**Goal of the exercise**
Only the lines from the one containing "283,165 to 817,218" through the one containing "163,191 to 577,235" should be printed, exactly as they appear below, with both ends included.

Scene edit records
+---+

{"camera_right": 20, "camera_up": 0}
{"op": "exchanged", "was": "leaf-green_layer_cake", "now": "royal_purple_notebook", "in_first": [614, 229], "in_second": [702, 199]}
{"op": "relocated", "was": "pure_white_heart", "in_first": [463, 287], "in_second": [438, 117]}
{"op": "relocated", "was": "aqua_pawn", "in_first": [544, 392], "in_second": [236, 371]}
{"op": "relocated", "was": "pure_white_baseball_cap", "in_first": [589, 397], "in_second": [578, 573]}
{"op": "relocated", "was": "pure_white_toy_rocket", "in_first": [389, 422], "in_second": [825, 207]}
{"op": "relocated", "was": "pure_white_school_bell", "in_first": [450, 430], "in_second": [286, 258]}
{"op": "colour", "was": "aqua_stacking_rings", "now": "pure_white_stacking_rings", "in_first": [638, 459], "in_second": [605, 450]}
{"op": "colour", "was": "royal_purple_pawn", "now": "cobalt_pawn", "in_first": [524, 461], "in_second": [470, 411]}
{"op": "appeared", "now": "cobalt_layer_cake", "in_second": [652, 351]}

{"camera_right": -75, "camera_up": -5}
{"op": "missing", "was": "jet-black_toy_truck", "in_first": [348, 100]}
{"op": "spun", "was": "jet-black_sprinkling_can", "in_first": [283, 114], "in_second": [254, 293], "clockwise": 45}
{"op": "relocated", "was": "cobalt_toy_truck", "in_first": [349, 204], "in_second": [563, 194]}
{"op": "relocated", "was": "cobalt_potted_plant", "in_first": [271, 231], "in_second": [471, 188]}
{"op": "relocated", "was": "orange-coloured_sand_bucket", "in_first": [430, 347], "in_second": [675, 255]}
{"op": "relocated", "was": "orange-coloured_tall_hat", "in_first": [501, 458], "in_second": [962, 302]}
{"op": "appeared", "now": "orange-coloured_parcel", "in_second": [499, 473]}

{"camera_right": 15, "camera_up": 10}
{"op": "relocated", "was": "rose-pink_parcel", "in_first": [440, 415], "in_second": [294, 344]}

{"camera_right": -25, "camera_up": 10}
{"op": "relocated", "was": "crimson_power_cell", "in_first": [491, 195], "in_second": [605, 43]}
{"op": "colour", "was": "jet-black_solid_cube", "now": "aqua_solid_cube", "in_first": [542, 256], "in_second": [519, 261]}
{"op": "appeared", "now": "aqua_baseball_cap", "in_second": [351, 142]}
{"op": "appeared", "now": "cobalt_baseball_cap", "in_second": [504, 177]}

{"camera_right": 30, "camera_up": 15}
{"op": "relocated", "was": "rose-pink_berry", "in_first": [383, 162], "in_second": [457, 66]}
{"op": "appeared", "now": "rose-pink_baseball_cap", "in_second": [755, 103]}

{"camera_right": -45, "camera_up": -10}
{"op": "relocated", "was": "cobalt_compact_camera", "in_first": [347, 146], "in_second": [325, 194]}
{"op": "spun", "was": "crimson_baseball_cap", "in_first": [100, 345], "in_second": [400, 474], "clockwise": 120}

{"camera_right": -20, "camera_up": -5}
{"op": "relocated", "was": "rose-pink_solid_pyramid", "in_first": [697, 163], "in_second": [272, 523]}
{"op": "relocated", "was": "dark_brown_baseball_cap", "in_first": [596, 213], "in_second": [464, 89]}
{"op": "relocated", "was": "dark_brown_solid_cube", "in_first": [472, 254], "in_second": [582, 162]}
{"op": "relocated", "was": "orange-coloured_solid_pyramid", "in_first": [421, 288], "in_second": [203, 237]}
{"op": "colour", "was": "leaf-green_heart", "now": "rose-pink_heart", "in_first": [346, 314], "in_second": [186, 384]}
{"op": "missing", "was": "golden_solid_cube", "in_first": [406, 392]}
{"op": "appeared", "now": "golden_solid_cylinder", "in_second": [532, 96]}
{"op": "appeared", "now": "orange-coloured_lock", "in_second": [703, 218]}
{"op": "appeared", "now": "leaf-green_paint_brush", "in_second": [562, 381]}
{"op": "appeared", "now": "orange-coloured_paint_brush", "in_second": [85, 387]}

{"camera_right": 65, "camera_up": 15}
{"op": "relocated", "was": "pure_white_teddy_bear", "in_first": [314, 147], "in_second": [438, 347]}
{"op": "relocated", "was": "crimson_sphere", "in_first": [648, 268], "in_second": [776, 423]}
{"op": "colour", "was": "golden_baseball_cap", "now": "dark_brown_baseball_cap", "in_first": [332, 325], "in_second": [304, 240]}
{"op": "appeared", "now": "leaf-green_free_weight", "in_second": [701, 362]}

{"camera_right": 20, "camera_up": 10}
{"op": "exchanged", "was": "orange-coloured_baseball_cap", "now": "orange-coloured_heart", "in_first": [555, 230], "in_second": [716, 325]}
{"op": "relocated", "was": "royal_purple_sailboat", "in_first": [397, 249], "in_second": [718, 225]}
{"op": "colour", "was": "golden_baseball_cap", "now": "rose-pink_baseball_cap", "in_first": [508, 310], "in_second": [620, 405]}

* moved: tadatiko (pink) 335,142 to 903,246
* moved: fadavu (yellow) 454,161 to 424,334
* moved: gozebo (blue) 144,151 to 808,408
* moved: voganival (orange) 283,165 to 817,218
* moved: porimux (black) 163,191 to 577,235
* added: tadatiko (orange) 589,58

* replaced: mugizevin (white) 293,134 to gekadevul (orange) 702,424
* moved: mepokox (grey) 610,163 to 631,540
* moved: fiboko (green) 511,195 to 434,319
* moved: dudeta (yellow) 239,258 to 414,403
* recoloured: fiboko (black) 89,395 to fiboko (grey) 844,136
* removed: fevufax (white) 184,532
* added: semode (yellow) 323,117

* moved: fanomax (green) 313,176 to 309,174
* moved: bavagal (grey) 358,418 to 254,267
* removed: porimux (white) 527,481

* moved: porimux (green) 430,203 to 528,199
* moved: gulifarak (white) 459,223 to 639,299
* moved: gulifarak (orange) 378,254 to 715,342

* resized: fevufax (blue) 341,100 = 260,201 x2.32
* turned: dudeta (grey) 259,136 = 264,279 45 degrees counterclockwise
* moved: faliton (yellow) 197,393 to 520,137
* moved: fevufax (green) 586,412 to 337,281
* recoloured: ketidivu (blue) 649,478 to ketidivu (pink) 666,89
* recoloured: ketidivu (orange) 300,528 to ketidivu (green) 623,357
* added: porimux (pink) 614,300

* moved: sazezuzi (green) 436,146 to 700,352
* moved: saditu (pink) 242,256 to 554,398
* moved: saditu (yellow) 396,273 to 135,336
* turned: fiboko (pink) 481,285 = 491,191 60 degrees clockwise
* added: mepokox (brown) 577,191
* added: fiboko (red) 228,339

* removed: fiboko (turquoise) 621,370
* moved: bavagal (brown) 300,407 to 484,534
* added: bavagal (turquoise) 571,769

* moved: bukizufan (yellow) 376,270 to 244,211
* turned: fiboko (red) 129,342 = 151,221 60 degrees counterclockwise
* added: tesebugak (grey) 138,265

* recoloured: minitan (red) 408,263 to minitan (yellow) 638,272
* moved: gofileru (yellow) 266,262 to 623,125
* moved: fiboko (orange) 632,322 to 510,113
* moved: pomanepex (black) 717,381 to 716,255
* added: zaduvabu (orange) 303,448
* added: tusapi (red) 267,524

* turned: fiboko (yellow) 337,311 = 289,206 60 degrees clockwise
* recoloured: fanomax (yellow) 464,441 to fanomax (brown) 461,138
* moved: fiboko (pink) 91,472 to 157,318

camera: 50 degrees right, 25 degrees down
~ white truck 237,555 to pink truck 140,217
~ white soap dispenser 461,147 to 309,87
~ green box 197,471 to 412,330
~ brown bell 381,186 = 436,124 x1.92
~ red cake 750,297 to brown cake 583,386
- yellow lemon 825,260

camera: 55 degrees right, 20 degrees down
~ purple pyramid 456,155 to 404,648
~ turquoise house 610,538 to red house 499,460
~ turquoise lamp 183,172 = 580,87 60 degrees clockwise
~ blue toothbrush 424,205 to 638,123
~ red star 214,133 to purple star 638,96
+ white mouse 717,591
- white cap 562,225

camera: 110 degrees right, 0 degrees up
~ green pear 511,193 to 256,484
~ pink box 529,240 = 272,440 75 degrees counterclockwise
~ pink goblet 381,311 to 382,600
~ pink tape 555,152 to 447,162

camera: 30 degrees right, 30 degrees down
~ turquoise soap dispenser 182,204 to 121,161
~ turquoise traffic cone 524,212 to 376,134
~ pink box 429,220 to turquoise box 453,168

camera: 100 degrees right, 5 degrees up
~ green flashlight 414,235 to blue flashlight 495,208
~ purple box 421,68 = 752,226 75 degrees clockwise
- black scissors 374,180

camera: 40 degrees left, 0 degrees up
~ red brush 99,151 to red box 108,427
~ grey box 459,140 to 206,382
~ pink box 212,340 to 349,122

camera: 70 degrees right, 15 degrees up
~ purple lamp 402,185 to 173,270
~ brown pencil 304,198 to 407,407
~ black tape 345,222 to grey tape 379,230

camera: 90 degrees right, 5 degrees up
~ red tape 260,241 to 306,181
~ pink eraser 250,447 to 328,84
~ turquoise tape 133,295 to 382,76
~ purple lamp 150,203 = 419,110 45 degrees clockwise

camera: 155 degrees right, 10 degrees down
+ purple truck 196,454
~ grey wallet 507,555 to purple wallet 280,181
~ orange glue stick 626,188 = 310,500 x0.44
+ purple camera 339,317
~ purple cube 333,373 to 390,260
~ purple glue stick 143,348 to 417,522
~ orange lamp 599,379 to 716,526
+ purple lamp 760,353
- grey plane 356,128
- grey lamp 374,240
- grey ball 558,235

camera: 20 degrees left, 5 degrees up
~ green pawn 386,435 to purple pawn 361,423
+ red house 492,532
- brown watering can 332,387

+---+

**Answer space**
* moved: voganival (orange) 283,165 to 817,218
* moved: porimux (black) 163,191 to 577,235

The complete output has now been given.